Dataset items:
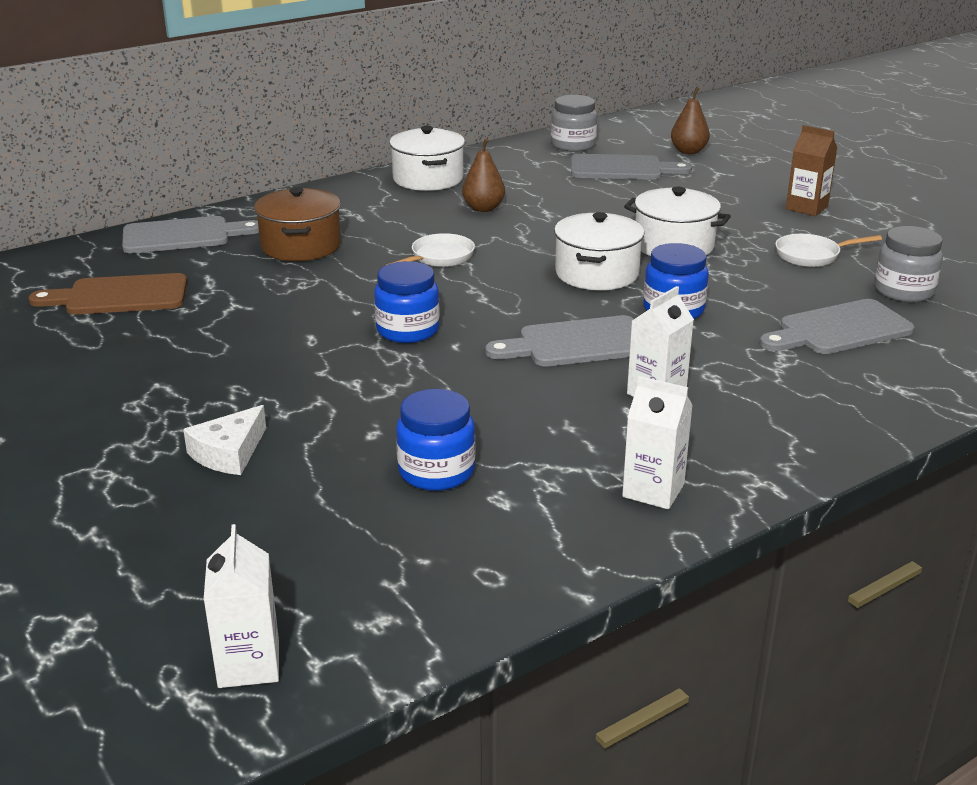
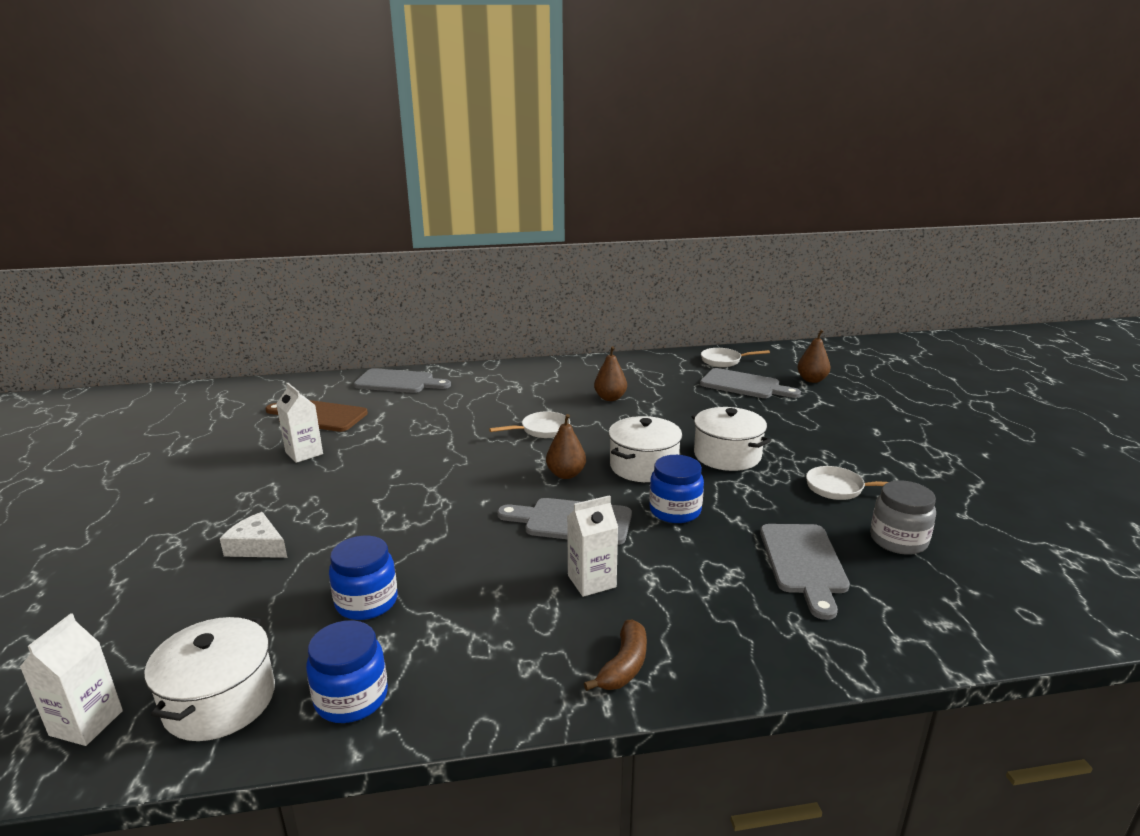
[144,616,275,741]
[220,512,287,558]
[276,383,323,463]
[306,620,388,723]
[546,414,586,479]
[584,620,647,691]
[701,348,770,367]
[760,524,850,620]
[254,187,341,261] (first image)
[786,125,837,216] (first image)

### About this exercise
Return every line above word for word, minus images.

### Written reply
[144,616,275,741]
[220,512,287,558]
[276,383,323,463]
[306,620,388,723]
[546,414,586,479]
[584,620,647,691]
[701,348,770,367]
[760,524,850,620]
[254,187,341,261] (first image)
[786,125,837,216] (first image)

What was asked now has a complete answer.